## JOB
Restate word for word all of the lines below, with each image left out.

Coordinate change listings:

══════════════════════════════

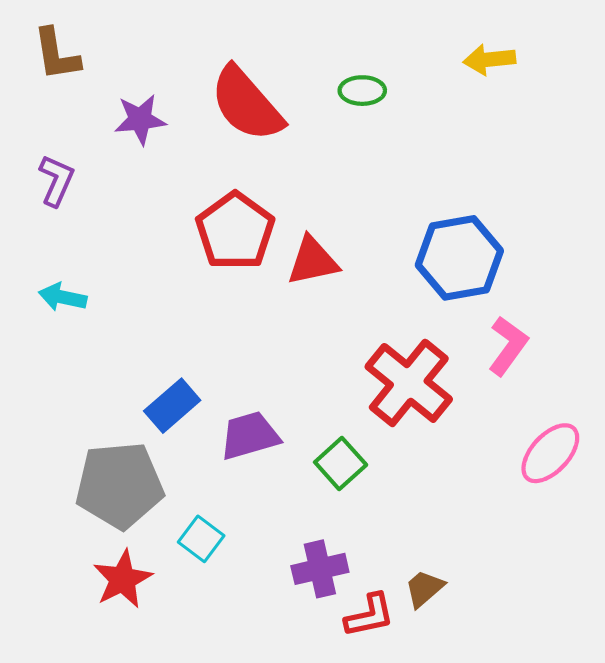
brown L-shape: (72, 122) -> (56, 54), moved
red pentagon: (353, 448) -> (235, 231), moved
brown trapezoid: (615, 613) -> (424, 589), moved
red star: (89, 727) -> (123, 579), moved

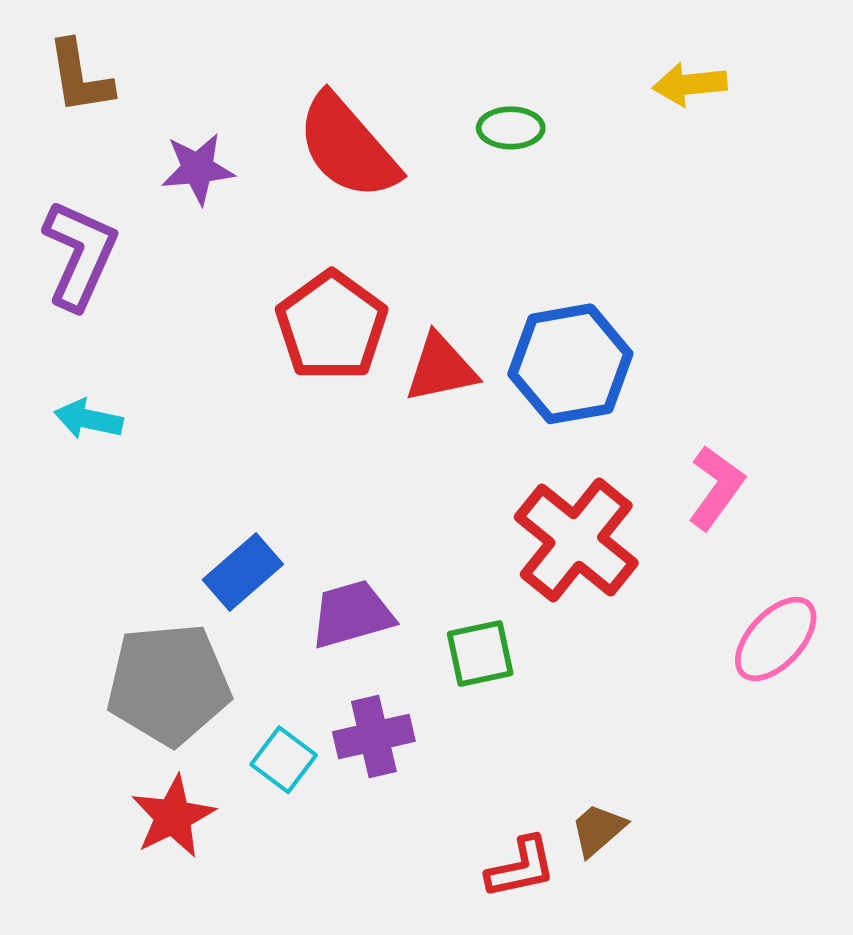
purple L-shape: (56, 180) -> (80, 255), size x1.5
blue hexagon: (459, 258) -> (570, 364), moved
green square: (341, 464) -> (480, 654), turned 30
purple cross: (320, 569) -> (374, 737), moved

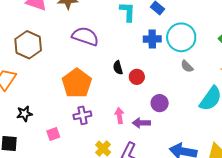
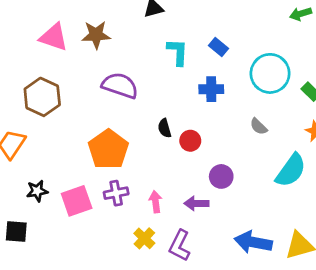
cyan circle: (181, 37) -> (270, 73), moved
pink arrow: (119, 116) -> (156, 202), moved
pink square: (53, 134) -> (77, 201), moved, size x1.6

══════════════════════════════

## ANSWER TO THIS PROBLEM
brown L-shape: (72, 122) -> (56, 54), moved
red pentagon: (353, 448) -> (235, 231), moved
brown trapezoid: (615, 613) -> (424, 589), moved
red star: (89, 727) -> (123, 579), moved

purple L-shape: (56, 180) -> (80, 255), size x1.5
blue hexagon: (459, 258) -> (570, 364), moved
green square: (341, 464) -> (480, 654), turned 30
purple cross: (320, 569) -> (374, 737), moved

cyan circle: (181, 37) -> (270, 73), moved
pink arrow: (119, 116) -> (156, 202), moved
pink square: (53, 134) -> (77, 201), moved, size x1.6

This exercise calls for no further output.